Copy out, word for word, the stretch of lines from the very first one below through the one that contains "1150–1350 [654, 248]", including both of those.

RECORDS TO PROCESS:
━━━━━━
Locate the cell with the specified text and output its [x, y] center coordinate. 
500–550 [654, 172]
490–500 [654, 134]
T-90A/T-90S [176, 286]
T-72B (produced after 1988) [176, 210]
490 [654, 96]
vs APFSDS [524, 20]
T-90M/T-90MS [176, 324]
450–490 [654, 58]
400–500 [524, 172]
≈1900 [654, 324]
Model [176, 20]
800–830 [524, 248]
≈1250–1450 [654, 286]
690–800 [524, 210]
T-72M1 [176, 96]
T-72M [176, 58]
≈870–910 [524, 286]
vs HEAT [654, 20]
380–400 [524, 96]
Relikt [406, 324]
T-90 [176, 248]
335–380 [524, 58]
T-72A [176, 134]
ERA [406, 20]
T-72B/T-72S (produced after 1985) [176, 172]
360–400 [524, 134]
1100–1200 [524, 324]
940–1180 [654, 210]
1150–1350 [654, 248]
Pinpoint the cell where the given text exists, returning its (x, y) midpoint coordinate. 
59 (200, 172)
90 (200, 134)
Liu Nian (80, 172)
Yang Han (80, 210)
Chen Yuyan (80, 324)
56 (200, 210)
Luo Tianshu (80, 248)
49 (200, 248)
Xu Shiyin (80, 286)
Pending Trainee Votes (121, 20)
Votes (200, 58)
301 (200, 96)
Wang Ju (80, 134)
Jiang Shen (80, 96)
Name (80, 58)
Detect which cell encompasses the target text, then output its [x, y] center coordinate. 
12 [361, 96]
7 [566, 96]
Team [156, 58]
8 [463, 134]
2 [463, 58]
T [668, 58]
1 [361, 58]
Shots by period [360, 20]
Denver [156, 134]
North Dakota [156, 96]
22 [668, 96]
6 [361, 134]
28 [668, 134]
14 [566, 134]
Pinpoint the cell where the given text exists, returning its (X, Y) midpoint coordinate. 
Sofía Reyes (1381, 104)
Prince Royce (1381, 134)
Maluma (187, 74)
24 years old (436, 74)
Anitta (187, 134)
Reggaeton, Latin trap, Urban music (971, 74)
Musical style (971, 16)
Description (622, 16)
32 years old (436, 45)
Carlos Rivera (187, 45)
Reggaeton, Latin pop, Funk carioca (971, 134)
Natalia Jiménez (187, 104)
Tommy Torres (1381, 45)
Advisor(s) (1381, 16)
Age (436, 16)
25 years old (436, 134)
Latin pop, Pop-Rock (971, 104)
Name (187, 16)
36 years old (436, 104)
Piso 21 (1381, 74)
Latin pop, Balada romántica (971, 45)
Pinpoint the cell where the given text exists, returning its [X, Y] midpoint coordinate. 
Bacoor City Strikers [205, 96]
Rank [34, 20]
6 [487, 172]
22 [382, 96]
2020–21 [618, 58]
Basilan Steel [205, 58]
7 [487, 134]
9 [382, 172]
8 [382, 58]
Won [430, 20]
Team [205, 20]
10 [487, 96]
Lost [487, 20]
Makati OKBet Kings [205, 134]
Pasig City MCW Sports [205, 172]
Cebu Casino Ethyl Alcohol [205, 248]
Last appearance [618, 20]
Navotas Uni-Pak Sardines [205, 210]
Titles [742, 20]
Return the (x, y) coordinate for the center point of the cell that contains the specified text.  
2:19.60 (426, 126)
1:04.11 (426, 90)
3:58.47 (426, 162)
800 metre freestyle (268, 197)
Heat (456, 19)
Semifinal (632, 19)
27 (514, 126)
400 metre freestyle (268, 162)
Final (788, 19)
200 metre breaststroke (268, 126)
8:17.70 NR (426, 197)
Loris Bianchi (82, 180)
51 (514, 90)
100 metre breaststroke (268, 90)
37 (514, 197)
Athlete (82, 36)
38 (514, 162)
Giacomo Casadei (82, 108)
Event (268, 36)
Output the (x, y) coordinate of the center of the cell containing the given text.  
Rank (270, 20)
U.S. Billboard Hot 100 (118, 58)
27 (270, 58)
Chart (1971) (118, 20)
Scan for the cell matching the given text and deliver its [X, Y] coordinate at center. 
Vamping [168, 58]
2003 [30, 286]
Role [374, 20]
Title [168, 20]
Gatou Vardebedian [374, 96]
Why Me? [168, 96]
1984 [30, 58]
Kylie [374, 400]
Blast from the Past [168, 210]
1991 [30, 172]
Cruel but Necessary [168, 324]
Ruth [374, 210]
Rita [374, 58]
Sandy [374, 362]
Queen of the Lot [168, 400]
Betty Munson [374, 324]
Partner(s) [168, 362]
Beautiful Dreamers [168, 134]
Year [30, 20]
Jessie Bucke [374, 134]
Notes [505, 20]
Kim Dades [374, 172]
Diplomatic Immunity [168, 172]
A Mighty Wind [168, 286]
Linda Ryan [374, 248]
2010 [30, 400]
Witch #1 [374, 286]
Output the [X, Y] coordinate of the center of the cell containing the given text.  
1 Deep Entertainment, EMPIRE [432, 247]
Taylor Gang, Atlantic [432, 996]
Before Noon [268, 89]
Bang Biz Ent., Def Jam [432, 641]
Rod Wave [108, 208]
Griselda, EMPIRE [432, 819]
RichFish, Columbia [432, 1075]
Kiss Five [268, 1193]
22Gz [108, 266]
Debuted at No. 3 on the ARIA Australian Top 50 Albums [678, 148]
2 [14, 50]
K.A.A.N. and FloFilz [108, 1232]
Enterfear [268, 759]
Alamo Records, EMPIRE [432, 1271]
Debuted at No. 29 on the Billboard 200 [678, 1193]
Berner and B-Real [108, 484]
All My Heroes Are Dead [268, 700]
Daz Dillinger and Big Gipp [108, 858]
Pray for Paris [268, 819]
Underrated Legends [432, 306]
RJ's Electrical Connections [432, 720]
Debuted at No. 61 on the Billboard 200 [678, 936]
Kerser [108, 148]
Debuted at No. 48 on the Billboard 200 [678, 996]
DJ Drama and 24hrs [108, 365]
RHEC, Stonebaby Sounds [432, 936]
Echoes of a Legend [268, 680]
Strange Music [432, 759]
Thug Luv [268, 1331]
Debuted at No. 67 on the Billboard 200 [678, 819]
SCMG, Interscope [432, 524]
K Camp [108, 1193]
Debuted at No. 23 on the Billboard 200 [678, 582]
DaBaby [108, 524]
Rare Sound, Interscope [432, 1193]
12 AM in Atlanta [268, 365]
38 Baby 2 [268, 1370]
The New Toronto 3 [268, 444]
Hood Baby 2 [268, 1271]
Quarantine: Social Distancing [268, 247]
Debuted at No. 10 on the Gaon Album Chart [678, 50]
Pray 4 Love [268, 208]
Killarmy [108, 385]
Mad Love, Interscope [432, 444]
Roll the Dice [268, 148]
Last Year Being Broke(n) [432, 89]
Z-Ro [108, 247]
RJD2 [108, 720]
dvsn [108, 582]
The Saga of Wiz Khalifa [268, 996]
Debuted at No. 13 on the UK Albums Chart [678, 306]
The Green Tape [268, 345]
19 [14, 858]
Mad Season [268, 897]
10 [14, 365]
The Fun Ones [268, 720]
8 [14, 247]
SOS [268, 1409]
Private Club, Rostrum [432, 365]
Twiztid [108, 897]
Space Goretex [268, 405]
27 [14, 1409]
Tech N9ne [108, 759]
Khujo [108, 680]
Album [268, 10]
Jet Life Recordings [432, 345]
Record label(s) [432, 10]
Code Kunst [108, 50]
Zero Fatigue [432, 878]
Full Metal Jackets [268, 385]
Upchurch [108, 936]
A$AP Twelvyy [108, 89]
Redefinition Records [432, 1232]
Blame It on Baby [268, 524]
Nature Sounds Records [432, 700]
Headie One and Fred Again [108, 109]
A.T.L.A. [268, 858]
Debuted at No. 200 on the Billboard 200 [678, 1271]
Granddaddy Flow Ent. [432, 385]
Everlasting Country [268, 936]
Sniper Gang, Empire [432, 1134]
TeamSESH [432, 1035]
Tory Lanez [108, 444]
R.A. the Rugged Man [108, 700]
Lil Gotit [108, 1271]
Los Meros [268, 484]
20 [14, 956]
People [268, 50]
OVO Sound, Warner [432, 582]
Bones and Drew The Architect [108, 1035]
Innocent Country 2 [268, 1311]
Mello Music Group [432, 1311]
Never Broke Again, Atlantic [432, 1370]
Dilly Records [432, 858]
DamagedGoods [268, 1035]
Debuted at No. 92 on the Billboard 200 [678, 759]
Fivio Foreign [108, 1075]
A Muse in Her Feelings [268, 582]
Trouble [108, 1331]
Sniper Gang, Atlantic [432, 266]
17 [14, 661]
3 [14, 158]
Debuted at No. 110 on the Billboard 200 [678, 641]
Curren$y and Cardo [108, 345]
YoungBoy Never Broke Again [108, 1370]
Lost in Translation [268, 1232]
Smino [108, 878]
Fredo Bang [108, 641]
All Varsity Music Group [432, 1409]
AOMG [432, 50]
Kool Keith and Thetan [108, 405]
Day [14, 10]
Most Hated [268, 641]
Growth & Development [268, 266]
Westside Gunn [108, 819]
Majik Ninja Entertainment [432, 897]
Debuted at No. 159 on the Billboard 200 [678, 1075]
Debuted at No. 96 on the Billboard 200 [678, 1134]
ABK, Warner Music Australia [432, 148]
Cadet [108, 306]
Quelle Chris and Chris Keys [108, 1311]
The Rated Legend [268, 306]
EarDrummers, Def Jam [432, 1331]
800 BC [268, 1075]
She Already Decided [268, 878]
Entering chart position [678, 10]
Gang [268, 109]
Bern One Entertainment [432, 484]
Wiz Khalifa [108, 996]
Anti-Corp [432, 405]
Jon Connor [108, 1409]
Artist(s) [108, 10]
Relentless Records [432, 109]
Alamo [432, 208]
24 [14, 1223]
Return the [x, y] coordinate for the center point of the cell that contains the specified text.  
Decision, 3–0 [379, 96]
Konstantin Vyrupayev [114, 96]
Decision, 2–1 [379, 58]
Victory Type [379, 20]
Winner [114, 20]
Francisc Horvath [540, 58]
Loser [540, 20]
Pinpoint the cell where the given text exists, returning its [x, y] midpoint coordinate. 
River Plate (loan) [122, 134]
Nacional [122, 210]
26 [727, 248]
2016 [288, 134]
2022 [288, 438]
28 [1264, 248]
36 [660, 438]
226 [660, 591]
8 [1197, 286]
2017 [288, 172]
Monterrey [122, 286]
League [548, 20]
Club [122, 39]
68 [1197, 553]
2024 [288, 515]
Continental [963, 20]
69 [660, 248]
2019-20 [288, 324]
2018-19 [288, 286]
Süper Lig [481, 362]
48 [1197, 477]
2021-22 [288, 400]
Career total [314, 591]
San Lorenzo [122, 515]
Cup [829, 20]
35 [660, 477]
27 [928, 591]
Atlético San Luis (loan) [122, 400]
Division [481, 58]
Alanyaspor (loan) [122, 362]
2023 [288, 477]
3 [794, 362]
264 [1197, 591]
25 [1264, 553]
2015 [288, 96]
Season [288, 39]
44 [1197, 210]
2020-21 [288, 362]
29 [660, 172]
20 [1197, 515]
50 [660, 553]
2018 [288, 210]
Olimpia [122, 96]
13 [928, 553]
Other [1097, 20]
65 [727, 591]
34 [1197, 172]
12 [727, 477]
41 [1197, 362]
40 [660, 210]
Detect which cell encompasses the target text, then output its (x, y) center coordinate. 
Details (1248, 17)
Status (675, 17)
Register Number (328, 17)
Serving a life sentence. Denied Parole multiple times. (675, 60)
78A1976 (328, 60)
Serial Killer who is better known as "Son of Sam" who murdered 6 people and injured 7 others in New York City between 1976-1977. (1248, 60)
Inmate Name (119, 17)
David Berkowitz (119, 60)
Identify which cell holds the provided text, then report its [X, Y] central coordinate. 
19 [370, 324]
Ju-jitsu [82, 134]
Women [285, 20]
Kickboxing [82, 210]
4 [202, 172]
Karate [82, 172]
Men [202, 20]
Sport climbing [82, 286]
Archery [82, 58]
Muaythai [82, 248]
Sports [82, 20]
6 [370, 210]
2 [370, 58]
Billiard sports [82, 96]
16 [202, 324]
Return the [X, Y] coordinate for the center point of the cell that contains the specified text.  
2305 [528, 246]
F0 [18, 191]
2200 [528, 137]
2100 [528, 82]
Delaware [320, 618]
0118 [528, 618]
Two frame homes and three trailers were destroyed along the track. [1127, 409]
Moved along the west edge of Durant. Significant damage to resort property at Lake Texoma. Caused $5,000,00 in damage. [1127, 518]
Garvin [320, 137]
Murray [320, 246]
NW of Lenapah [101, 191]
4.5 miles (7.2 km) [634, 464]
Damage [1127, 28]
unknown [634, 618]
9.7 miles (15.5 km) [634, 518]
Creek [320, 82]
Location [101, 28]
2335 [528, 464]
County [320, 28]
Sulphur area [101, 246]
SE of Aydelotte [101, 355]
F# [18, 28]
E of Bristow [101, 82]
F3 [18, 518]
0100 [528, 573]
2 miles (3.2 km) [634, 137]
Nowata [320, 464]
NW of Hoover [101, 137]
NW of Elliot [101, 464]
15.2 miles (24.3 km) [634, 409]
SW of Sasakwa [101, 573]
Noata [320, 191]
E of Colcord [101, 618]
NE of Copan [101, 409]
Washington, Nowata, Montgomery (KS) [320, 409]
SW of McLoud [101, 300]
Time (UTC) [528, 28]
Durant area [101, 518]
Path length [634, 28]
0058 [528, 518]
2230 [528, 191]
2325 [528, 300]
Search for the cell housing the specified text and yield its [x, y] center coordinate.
━━━━━━
TASK RESPONSE:
Locate the cell with the specified text and output its [x, y] center coordinate. 
500–550 [654, 172]
490–500 [654, 134]
T-90A/T-90S [176, 286]
T-72B (produced after 1988) [176, 210]
490 [654, 96]
vs APFSDS [524, 20]
T-90M/T-90MS [176, 324]
450–490 [654, 58]
400–500 [524, 172]
≈1900 [654, 324]
Model [176, 20]
800–830 [524, 248]
≈1250–1450 [654, 286]
690–800 [524, 210]
T-72M1 [176, 96]
T-72M [176, 58]
≈870–910 [524, 286]
vs HEAT [654, 20]
380–400 [524, 96]
Relikt [406, 324]
T-90 [176, 248]
335–380 [524, 58]
T-72A [176, 134]
ERA [406, 20]
T-72B/T-72S (produced after 1985) [176, 172]
360–400 [524, 134]
1100–1200 [524, 324]
940–1180 [654, 210]
1150–1350 [654, 248]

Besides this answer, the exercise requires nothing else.